Aim of the task
Print only the lines below from the one with "green teddy bear [417,197,471,273] -> none" to the one with "pink spray bottle [155,317,226,463]", both included, exactly as they stand. Leave pictures out.
^^^^
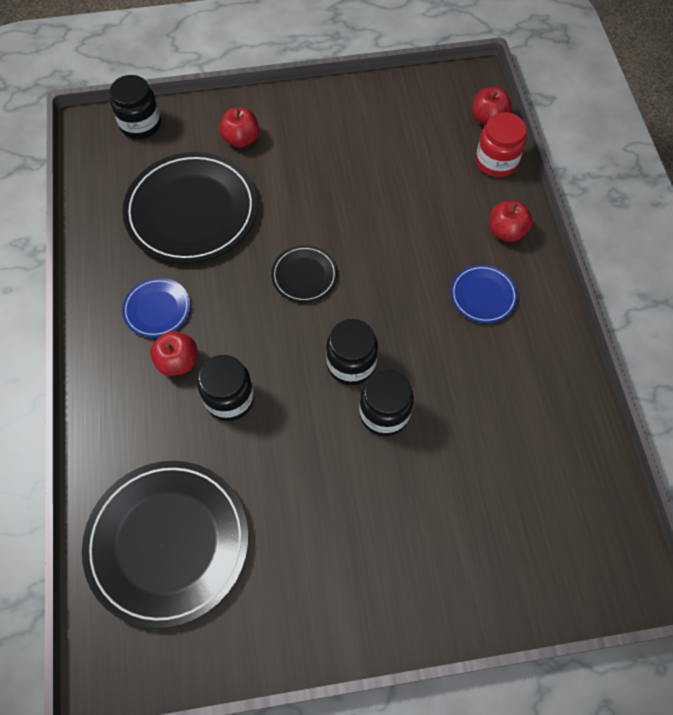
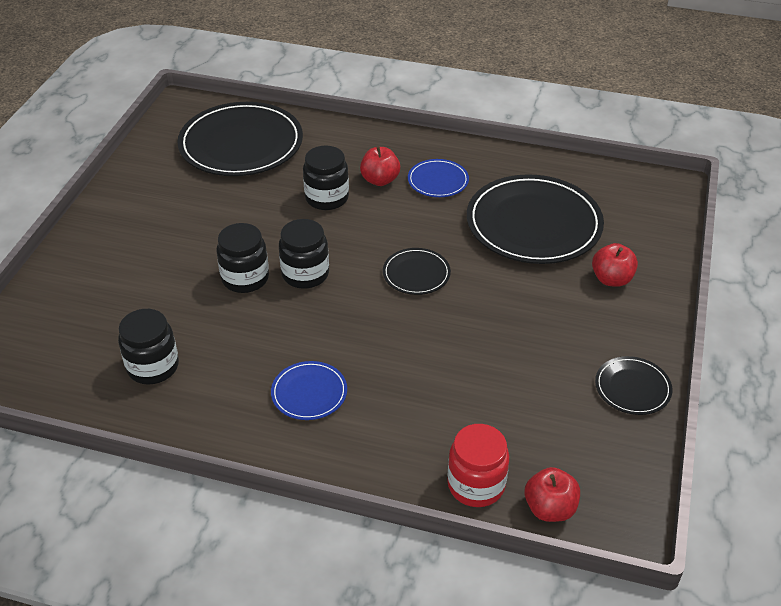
camera: 115 degrees right, 20 degrees down
black jar [110,75,161,139] -> black jar moved to [118,309,179,385]
red apple [489,200,532,242] -> none
none -> black plate [595,356,672,415]

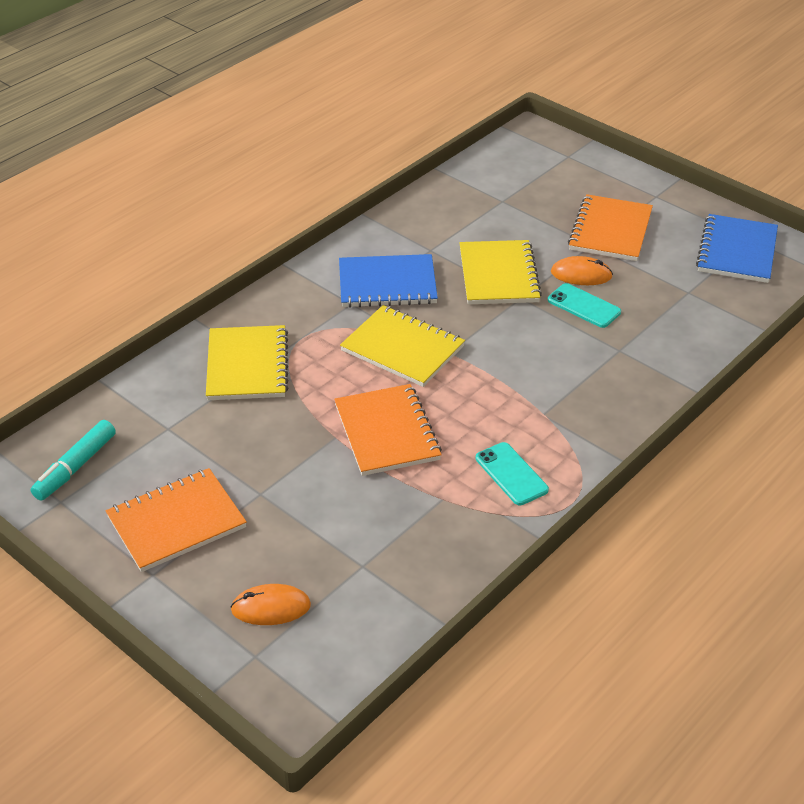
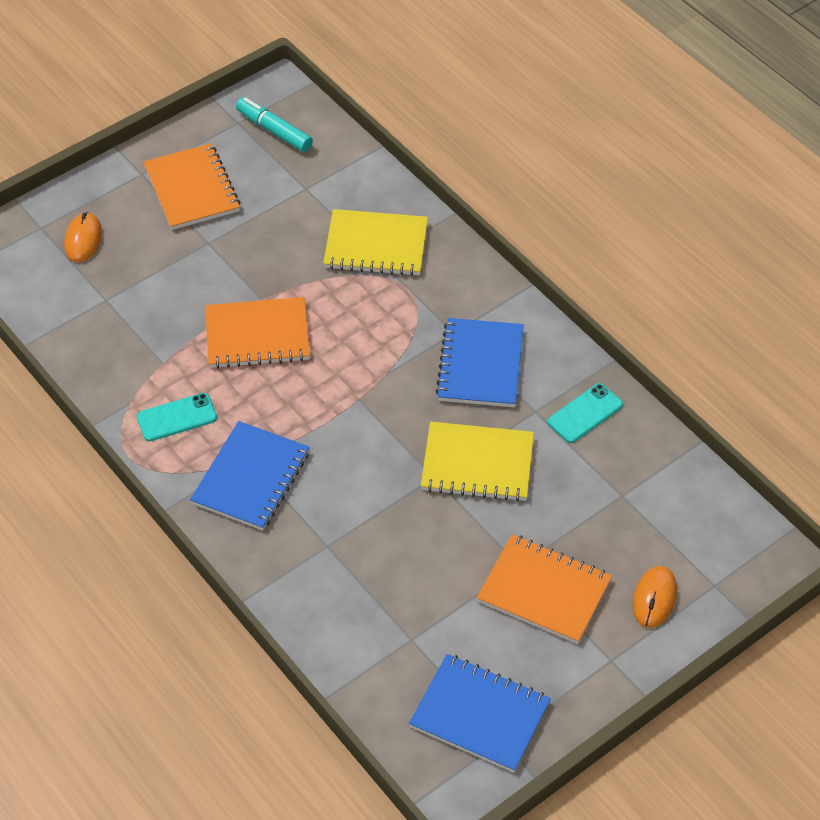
camera: 100 degrees right, 10 degrees up
yellow notebook [340,305,465,387] -> none
turquoise phone [548,283,621,328] -> turquoise phone moved to [548,383,623,443]
orange mouse [551,256,613,285] -> orange mouse moved to [633,566,677,628]
none -> blue notebook [190,421,310,530]

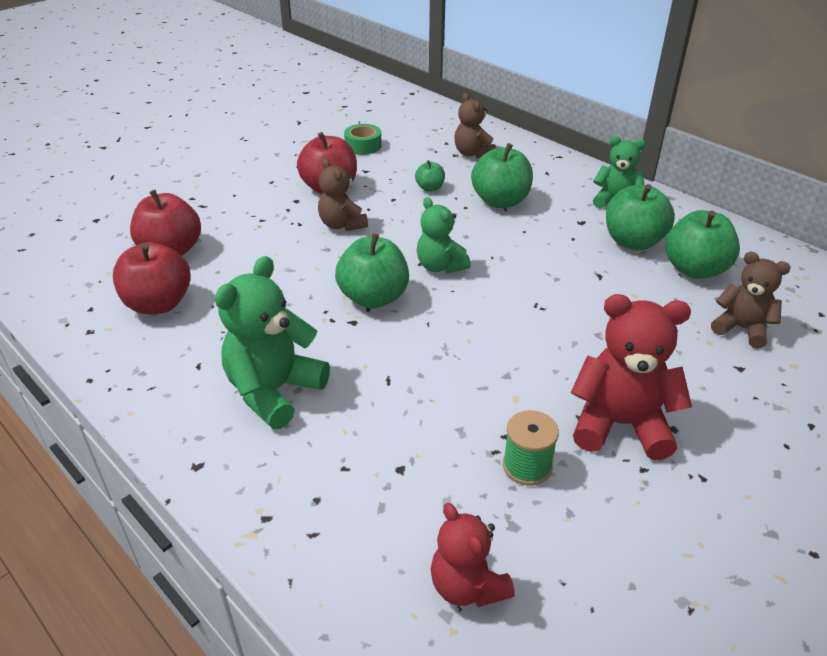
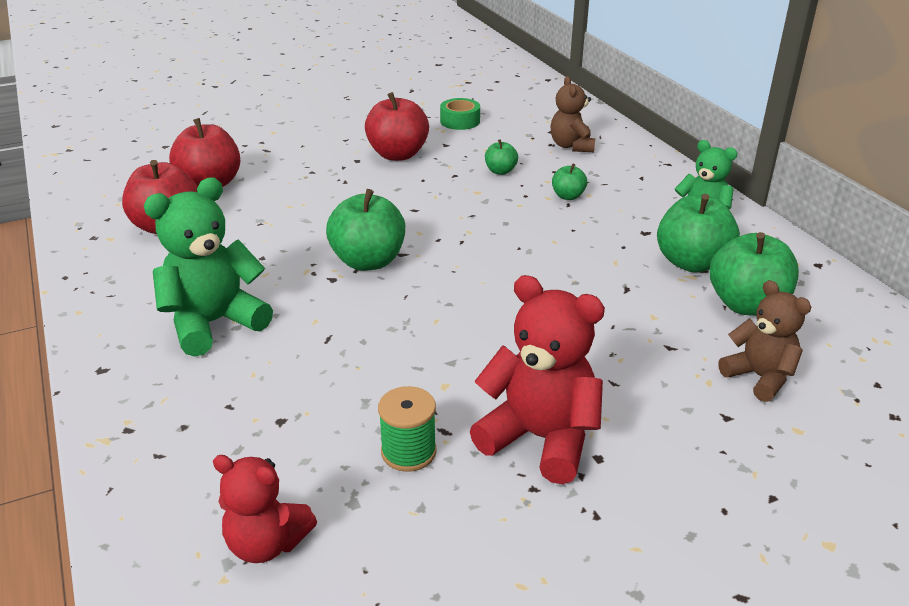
camera: 20 degrees right, 5 degrees down
brown teddy bear [318,158,368,231] -> none
green teddy bear [417,197,471,273] -> none
red teddy bear [431,503,515,607] -> red teddy bear turned 60 degrees counterclockwise [213,455,317,563]
green apple [471,143,533,208] -> green apple [552,164,587,200], size x0.51

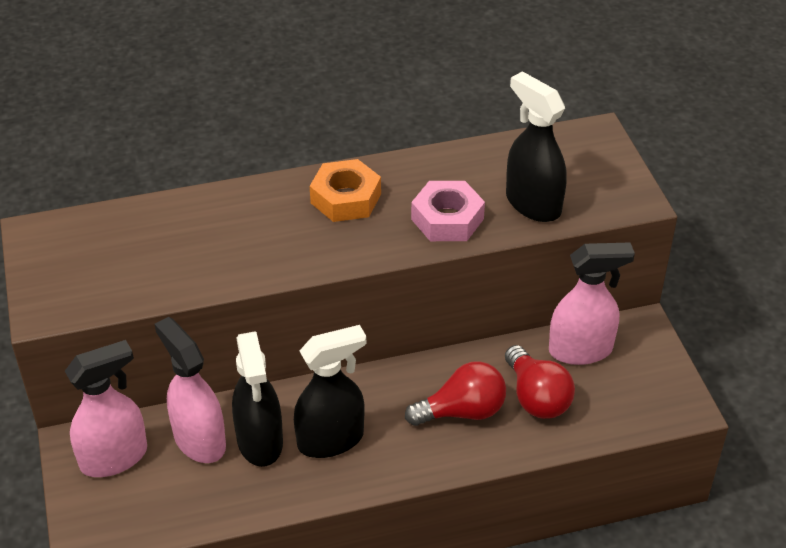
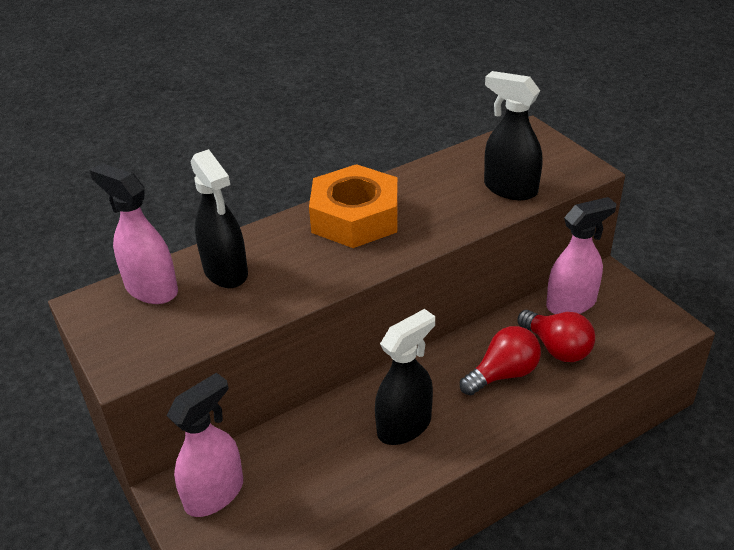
camera: 15 degrees left, 5 degrees down
pink spray bottle [155,317,226,463] -> pink spray bottle moved to [89,163,178,304]
black spray bottle [232,331,283,467] -> black spray bottle moved to [191,149,248,288]
orange nut [310,159,381,222] -> orange nut [309,164,398,248], size x1.54
pink nut [411,181,485,241] -> none

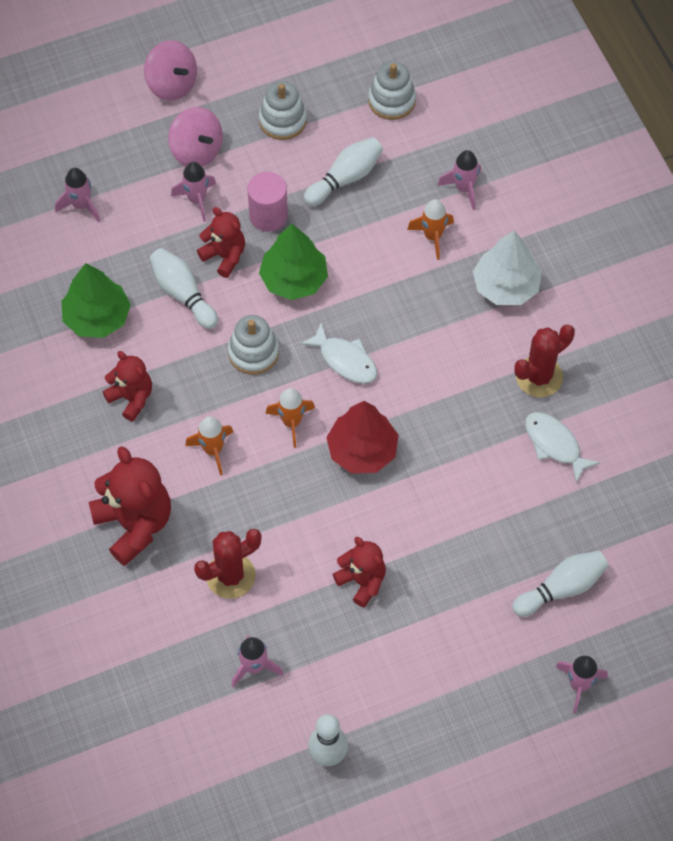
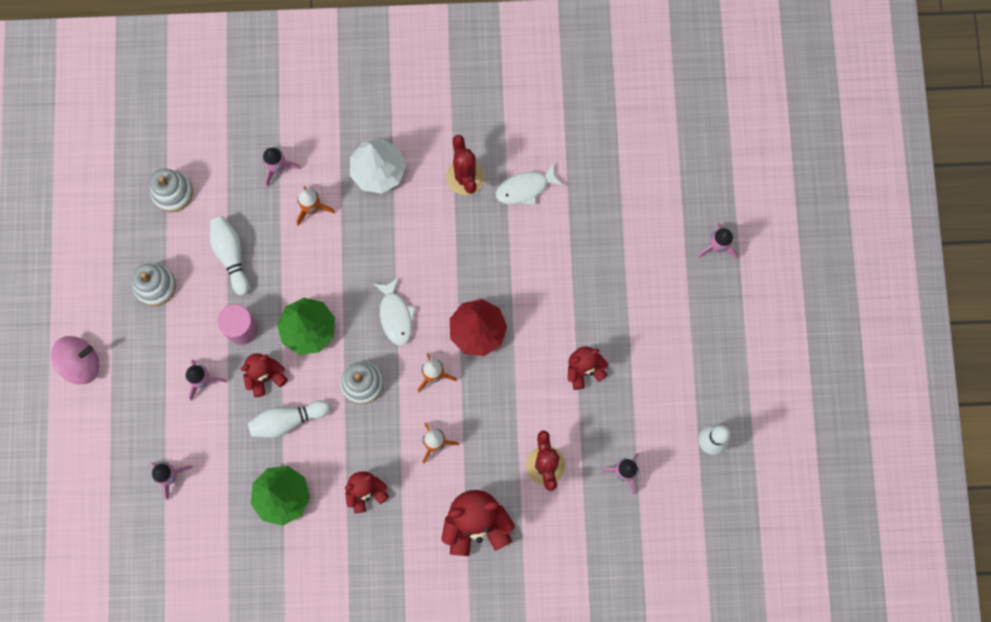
camera: 70 degrees left, 15 degrees up
pink spinning top [168,107,223,167] -> none
white fish [300,322,377,384] -> white fish turned 105 degrees clockwise [374,277,416,346]
white bowling pin [512,551,609,617] -> none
^^^^
Result of this task
green teddy bear [417,197,471,273] -> none
red teddy bear [431,503,515,607] -> red teddy bear turned 60 degrees counterclockwise [213,455,317,563]
green apple [471,143,533,208] -> green apple [552,164,587,200], size x0.51

camera: 15 degrees left, 5 degrees down
pink spray bottle [155,317,226,463] -> pink spray bottle moved to [89,163,178,304]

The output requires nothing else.